## TRY IT
In the lines below, look for "leaf". Copy each line where it appears.

## Collected data entries

◆ ◆ ◆

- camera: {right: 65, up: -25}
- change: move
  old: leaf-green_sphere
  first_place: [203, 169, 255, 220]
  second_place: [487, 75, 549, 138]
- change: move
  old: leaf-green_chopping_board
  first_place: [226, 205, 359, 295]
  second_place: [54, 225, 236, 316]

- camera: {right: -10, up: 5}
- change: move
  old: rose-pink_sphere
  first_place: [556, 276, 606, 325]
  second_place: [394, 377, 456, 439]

◆ ◆ ◆

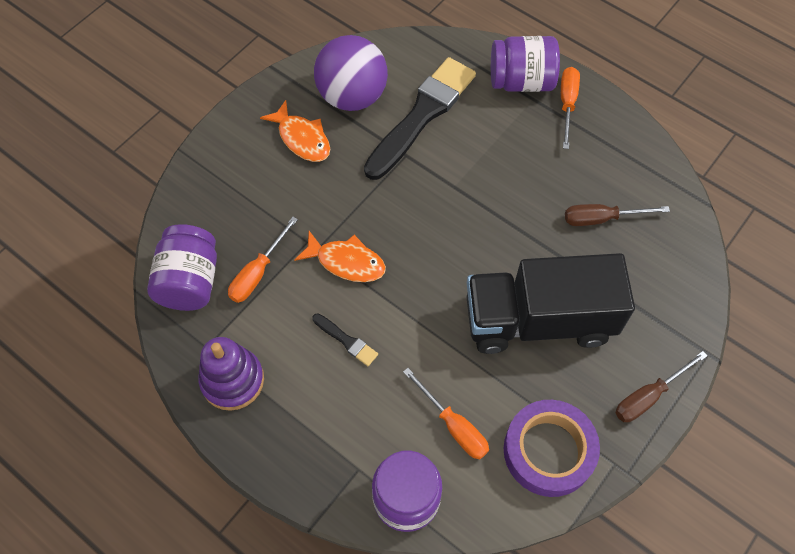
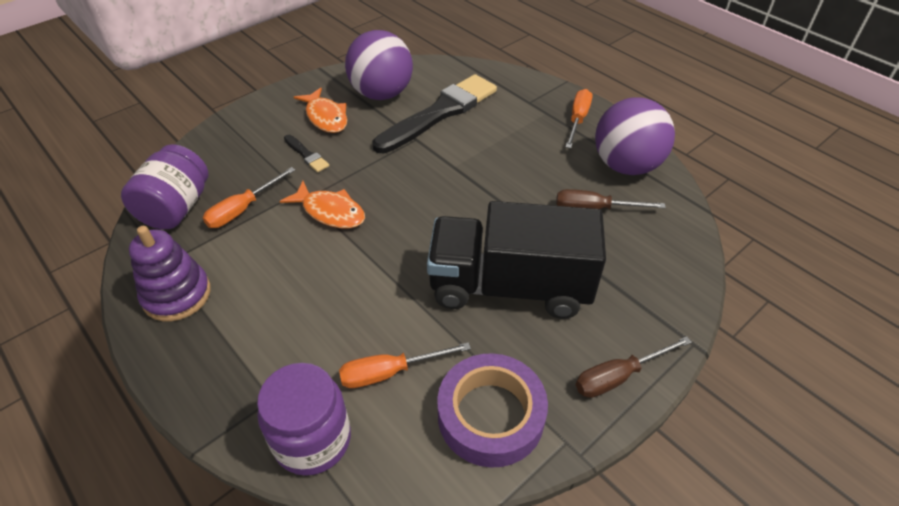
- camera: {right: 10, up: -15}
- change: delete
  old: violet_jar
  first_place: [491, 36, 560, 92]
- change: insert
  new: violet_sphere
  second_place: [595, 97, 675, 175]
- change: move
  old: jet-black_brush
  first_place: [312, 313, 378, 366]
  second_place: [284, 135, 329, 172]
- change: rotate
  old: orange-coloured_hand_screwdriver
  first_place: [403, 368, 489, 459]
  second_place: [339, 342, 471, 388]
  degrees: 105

◆ ◆ ◆

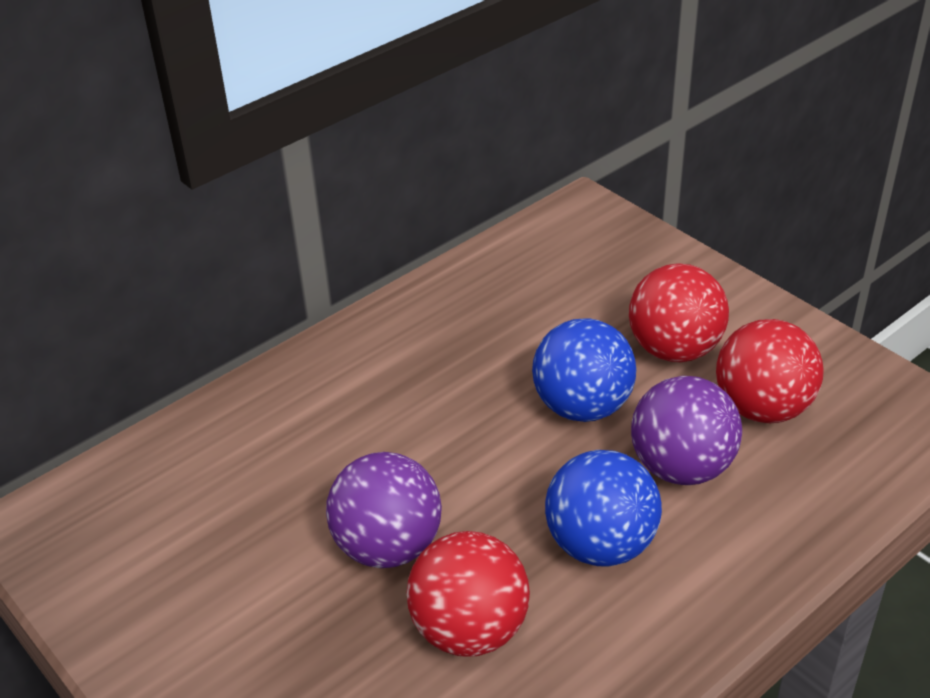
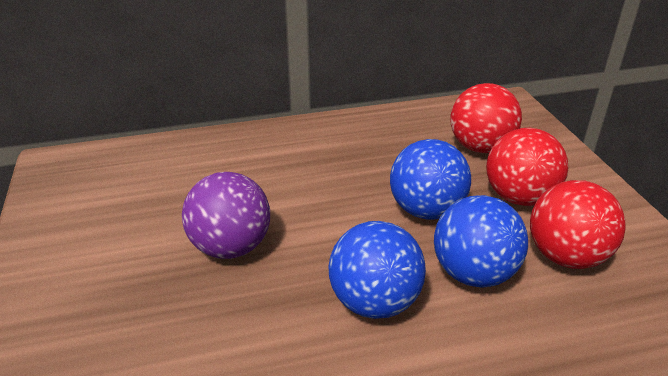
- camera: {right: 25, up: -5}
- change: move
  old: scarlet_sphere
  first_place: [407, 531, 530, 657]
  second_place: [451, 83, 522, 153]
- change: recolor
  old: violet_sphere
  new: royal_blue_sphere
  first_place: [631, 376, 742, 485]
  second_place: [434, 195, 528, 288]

◆ ◆ ◆

## YOUR RESPONSE
  old: leaf-green_sphere
  old: leaf-green_chopping_board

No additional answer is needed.